» **Work item**
What is needed is a verbatim copy of every record below, with the pictures left out.

[Before-and-after object lists]
++++++++++++++++++++

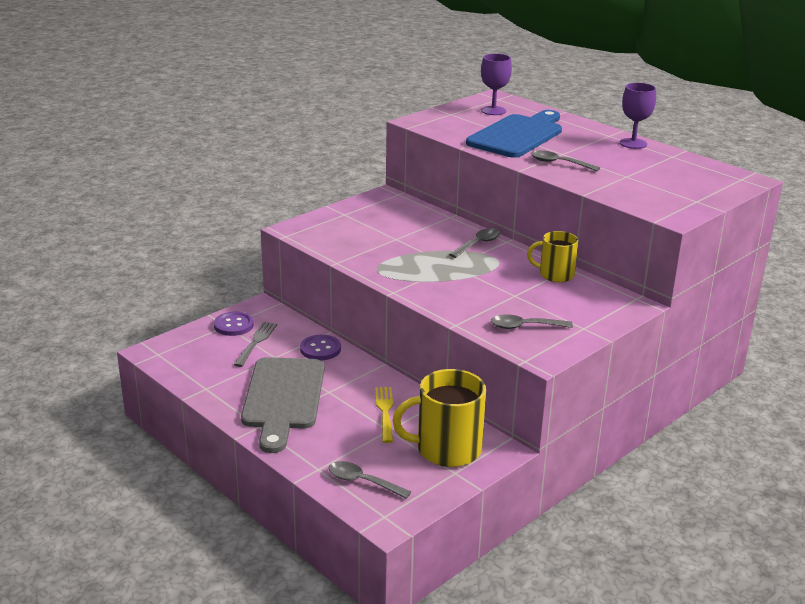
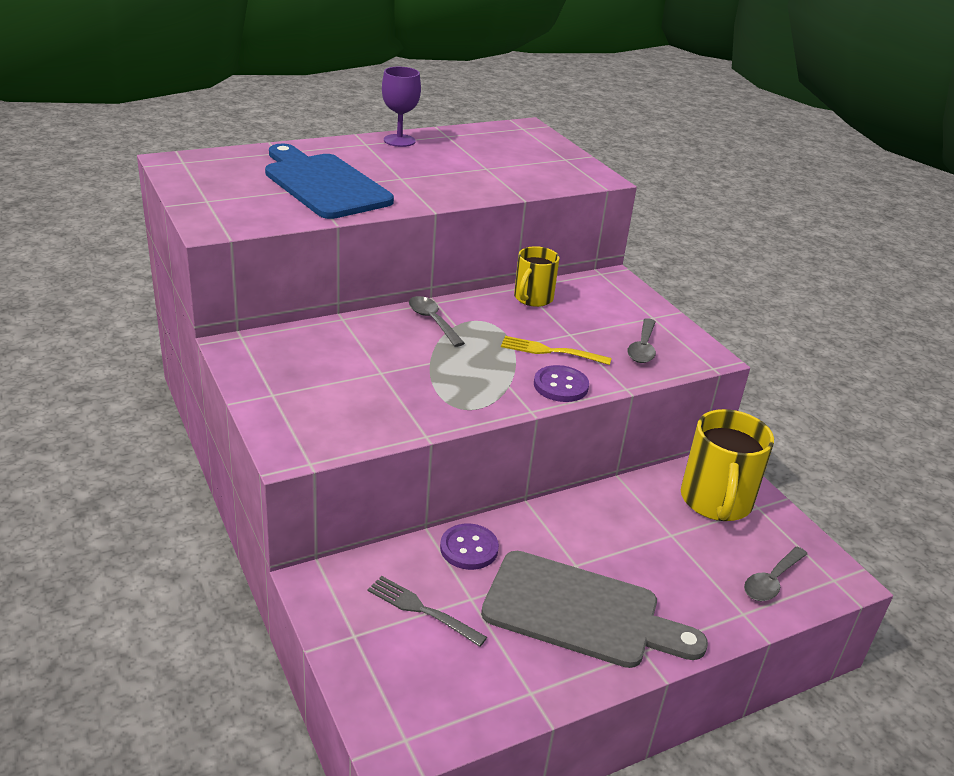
camera: 75 degrees left, 5 degrees up
purple button [214,312,254,336] -> purple button moved to [534,365,589,402]
yellow fork [375,387,393,443] -> yellow fork moved to [501,336,612,365]
purple goblet [481,54,512,115] -> none
grey spoon [531,150,600,172] -> none

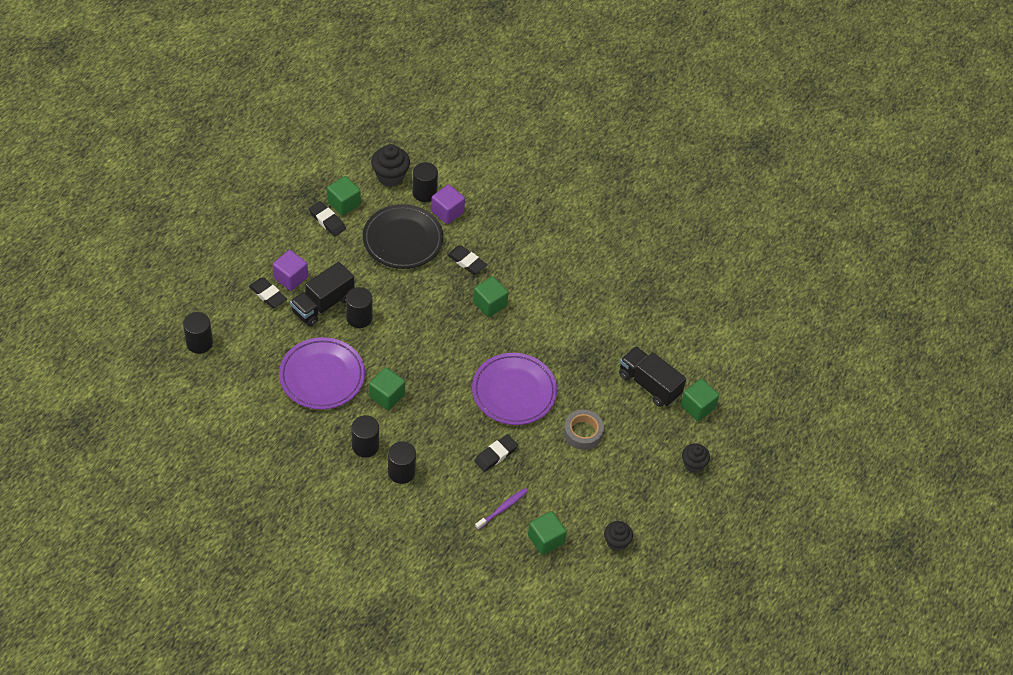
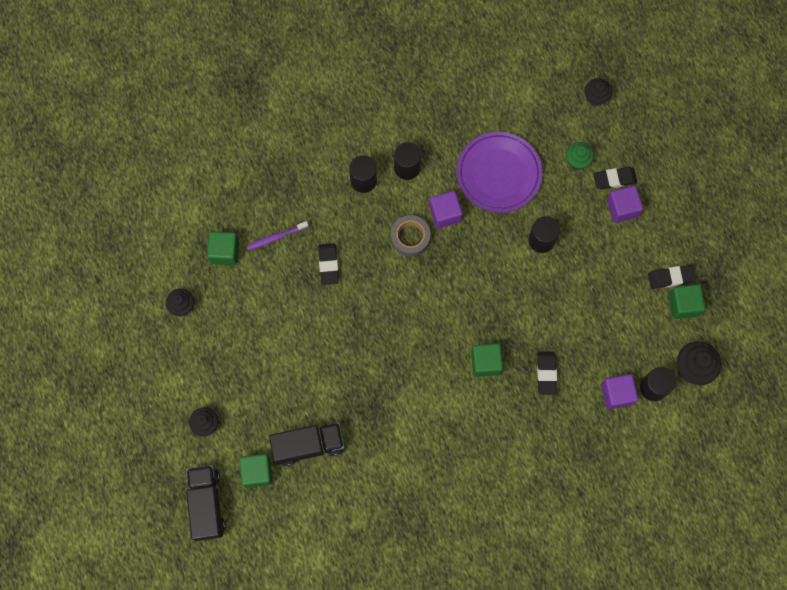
camera: 130 degrees right, 20 degrees up
black cylinder [183,312,213,354] -> black cupcake [585,78,612,106]
black truck [290,262,354,327] -> black truck moved to [186,465,225,541]
black plate [363,204,443,269] -> none
green cube [369,367,405,410] -> purple cube [429,191,463,229]
black eraser [447,245,487,275] -> black eraser turned 75 degrees counterclockwise [537,351,557,395]
purple plate [472,353,557,425] -> none
purple toothbrush [475,488,528,530] -> purple toothbrush turned 75 degrees clockwise [246,221,309,250]
grey tape [564,410,604,450] -> grey tape moved to [391,215,431,257]
none -> green cupcake [566,142,594,170]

++++++++++++++++++++

» **Exercise result**
camera: 75 degrees left, 5 degrees up
purple button [214,312,254,336] -> purple button moved to [534,365,589,402]
yellow fork [375,387,393,443] -> yellow fork moved to [501,336,612,365]
purple goblet [481,54,512,115] -> none
grey spoon [531,150,600,172] -> none

camera: 130 degrees right, 20 degrees up
black cylinder [183,312,213,354] -> black cupcake [585,78,612,106]
black truck [290,262,354,327] -> black truck moved to [186,465,225,541]
black plate [363,204,443,269] -> none
green cube [369,367,405,410] -> purple cube [429,191,463,229]
black eraser [447,245,487,275] -> black eraser turned 75 degrees counterclockwise [537,351,557,395]
purple plate [472,353,557,425] -> none
purple toothbrush [475,488,528,530] -> purple toothbrush turned 75 degrees clockwise [246,221,309,250]
grey tape [564,410,604,450] -> grey tape moved to [391,215,431,257]
none -> green cupcake [566,142,594,170]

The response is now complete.